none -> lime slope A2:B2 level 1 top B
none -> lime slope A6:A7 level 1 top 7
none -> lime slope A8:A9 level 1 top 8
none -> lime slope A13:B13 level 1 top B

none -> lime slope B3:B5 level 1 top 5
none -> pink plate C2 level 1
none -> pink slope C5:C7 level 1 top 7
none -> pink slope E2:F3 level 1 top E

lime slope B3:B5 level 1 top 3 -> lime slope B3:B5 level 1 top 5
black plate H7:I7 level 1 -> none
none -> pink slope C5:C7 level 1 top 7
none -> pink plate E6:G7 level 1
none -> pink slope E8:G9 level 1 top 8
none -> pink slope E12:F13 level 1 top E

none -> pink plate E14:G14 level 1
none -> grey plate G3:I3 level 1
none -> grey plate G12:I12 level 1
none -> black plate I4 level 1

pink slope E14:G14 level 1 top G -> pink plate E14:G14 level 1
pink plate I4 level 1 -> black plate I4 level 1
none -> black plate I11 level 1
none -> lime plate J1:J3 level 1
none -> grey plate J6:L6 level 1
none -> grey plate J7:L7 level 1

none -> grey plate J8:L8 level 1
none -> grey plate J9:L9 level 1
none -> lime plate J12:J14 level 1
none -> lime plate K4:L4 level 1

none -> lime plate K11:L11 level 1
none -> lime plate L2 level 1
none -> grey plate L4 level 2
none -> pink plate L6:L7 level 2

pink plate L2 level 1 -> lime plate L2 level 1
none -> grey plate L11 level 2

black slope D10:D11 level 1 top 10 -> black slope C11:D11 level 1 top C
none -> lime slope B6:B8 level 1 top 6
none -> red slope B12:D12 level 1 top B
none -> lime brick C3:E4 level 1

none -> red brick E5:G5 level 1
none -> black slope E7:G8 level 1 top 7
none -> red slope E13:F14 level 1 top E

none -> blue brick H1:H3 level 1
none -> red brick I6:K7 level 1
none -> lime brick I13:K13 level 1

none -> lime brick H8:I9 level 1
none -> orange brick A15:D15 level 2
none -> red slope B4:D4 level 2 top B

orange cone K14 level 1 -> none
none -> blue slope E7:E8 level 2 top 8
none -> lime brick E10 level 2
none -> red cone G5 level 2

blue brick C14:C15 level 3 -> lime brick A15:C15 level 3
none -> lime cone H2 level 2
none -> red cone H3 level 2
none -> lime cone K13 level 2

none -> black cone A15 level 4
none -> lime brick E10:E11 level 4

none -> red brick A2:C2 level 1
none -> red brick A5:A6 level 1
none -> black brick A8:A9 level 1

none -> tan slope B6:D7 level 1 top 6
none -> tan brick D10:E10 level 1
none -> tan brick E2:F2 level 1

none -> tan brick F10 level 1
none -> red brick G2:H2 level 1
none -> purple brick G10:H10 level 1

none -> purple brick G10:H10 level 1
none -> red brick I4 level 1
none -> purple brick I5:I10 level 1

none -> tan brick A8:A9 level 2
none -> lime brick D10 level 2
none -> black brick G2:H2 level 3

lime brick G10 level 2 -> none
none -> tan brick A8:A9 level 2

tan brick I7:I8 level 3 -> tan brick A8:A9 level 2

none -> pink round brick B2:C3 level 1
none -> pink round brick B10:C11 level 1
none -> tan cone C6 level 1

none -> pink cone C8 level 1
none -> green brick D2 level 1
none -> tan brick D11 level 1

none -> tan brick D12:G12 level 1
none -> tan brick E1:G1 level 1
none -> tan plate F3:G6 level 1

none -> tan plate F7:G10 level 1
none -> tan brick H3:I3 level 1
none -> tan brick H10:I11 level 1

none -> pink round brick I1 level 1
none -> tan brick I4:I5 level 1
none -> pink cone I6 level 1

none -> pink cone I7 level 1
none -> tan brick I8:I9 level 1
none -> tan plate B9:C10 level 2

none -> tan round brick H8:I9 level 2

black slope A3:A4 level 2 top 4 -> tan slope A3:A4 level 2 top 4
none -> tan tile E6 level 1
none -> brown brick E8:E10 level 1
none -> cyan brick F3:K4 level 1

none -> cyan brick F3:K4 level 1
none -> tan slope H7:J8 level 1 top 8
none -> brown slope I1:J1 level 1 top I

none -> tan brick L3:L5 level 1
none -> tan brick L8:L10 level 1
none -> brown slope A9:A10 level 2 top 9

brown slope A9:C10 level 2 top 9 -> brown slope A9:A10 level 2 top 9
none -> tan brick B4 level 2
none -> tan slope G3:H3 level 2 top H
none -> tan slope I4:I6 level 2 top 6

=====

### Work order
Begin at the line above that has "none -> lime slope A6:A7 level 1 top 7" and stop after the line that has "none -> pink slope E12:F13 level 1 top E", copying each line exactly and adding nothing else.

### Response for this exercise
none -> lime slope A6:A7 level 1 top 7
none -> lime slope A8:A9 level 1 top 8
none -> lime slope A13:B13 level 1 top B

none -> lime slope B3:B5 level 1 top 5
none -> pink plate C2 level 1
none -> pink slope C5:C7 level 1 top 7
none -> pink slope E2:F3 level 1 top E

lime slope B3:B5 level 1 top 3 -> lime slope B3:B5 level 1 top 5
black plate H7:I7 level 1 -> none
none -> pink slope C5:C7 level 1 top 7
none -> pink plate E6:G7 level 1
none -> pink slope E8:G9 level 1 top 8
none -> pink slope E12:F13 level 1 top E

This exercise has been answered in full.